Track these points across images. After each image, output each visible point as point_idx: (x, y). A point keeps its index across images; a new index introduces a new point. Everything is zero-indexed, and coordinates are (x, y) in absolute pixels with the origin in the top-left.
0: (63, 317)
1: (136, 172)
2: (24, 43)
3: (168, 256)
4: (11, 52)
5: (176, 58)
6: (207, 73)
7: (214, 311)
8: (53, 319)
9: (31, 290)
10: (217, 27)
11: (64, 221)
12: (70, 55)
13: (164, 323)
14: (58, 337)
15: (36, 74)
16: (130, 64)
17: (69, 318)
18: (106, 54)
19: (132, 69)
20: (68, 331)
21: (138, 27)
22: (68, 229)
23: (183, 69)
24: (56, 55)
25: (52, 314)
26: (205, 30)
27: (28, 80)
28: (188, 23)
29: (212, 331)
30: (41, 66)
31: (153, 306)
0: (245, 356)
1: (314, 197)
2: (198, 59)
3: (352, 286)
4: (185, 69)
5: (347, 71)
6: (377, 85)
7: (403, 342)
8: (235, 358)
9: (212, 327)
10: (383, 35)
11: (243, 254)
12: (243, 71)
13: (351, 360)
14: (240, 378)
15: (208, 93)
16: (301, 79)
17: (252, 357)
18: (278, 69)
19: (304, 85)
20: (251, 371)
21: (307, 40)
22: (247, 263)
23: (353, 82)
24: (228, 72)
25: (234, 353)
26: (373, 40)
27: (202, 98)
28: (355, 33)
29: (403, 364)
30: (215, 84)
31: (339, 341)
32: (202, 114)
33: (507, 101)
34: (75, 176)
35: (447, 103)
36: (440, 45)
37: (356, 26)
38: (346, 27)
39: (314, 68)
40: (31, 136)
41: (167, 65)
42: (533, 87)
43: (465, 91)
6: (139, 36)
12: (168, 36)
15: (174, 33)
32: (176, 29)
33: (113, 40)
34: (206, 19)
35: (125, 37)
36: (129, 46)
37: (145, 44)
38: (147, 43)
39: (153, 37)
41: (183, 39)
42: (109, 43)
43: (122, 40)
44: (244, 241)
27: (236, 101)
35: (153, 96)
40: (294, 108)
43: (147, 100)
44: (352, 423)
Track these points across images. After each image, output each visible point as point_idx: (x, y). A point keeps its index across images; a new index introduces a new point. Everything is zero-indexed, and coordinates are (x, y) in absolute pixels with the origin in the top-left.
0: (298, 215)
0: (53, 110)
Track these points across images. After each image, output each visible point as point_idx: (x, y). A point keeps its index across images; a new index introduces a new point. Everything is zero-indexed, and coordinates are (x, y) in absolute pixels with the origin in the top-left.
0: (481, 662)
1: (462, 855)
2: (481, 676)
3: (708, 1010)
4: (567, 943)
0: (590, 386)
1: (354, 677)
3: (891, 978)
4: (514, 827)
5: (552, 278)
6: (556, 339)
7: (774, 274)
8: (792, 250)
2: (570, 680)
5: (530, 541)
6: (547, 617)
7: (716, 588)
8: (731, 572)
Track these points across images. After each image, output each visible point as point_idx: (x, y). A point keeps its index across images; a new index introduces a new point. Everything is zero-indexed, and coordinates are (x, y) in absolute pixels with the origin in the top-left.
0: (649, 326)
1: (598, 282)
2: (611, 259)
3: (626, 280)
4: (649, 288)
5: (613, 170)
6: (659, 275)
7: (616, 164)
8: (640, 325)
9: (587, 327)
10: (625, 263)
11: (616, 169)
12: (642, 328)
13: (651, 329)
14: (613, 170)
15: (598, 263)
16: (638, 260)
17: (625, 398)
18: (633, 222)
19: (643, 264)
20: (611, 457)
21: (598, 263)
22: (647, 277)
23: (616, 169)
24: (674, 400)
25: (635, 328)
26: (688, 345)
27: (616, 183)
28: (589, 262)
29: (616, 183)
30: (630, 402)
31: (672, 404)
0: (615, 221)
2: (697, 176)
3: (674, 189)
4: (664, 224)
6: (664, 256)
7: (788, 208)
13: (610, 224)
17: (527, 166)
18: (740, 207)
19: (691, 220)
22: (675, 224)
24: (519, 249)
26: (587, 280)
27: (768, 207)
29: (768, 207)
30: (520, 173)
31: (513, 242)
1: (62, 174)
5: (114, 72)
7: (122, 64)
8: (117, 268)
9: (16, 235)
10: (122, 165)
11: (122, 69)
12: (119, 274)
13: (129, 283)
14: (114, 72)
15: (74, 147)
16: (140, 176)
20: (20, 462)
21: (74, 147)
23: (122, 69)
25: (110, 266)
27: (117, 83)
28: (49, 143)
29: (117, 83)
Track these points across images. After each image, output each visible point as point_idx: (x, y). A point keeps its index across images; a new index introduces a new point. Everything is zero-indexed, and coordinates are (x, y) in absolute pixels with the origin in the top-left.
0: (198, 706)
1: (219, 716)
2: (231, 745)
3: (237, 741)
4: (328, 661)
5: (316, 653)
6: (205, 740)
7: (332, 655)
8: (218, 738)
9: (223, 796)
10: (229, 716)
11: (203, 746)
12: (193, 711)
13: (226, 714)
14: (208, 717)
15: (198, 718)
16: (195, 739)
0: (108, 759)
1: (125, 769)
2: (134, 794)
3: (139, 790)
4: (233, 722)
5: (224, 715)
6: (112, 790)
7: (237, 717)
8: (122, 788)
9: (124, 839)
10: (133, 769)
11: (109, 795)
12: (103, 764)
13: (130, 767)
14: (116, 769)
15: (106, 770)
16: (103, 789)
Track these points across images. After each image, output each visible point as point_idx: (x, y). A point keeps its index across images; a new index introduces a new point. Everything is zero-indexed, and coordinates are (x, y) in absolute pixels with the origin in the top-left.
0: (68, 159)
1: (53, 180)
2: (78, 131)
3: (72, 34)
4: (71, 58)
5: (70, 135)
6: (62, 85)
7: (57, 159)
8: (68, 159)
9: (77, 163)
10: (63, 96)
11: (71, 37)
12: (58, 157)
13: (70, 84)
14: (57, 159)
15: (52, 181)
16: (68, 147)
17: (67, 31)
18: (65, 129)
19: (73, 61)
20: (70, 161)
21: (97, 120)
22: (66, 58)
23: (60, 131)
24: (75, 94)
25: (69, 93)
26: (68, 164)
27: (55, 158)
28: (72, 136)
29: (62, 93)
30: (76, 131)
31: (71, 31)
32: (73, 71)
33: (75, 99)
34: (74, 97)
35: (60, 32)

※ ※ ※

## What the task asks
Copy the listing above word for word, from its first line through the line containing "0: (53, 110)", including both of those lines.

## Completed exercise
Track these points across images. After each image, output each visible point as point_idx: (x, y). A point keeps its index across images; a new index introduces a new point. Everything is zero-indexed, and coordinates are (x, y) in absolute pixels with the origin in the top-left.
0: (63, 317)
1: (136, 172)
2: (24, 43)
3: (168, 256)
4: (11, 52)
5: (176, 58)
6: (207, 73)
7: (214, 311)
8: (53, 319)
9: (31, 290)
10: (217, 27)
11: (64, 221)
12: (70, 55)
13: (164, 323)
14: (58, 337)
15: (36, 74)
16: (130, 64)
17: (69, 318)
18: (106, 54)
19: (132, 69)
20: (68, 331)
21: (138, 27)
22: (68, 229)
23: (183, 69)
24: (56, 55)
25: (52, 314)
26: (205, 30)
27: (28, 80)
28: (188, 23)
29: (212, 331)
30: (41, 66)
31: (153, 306)
0: (245, 356)
1: (314, 197)
2: (198, 59)
3: (352, 286)
4: (185, 69)
5: (347, 71)
6: (377, 85)
7: (403, 342)
8: (235, 358)
9: (212, 327)
10: (383, 35)
11: (243, 254)
12: (243, 71)
13: (351, 360)
14: (240, 378)
15: (208, 93)
16: (301, 79)
17: (252, 357)
18: (278, 69)
19: (304, 85)
20: (251, 371)
21: (307, 40)
22: (247, 263)
23: (353, 82)
24: (228, 72)
25: (234, 353)
26: (373, 40)
27: (202, 98)
28: (355, 33)
29: (403, 364)
30: (215, 84)
31: (339, 341)
32: (202, 114)
33: (507, 101)
34: (75, 176)
35: (447, 103)
36: (440, 45)
37: (356, 26)
38: (346, 27)
39: (314, 68)
40: (31, 136)
41: (167, 65)
42: (533, 87)
43: (465, 91)
6: (139, 36)
12: (168, 36)
15: (174, 33)
32: (176, 29)
33: (113, 40)
34: (206, 19)
35: (125, 37)
36: (129, 46)
37: (145, 44)
38: (147, 43)
39: (153, 37)
41: (183, 39)
42: (109, 43)
43: (122, 40)
44: (244, 241)
27: (236, 101)
35: (153, 96)
40: (294, 108)
43: (147, 100)
44: (352, 423)
Track these points across images. After each image, output each visible point as point_idx: (x, y). A point keeps its index across images; a new index introduces a new point. Everything is zero-indexed, and coordinates are (x, y) in absolute pixels with the origin in the top-left.
0: (298, 215)
0: (53, 110)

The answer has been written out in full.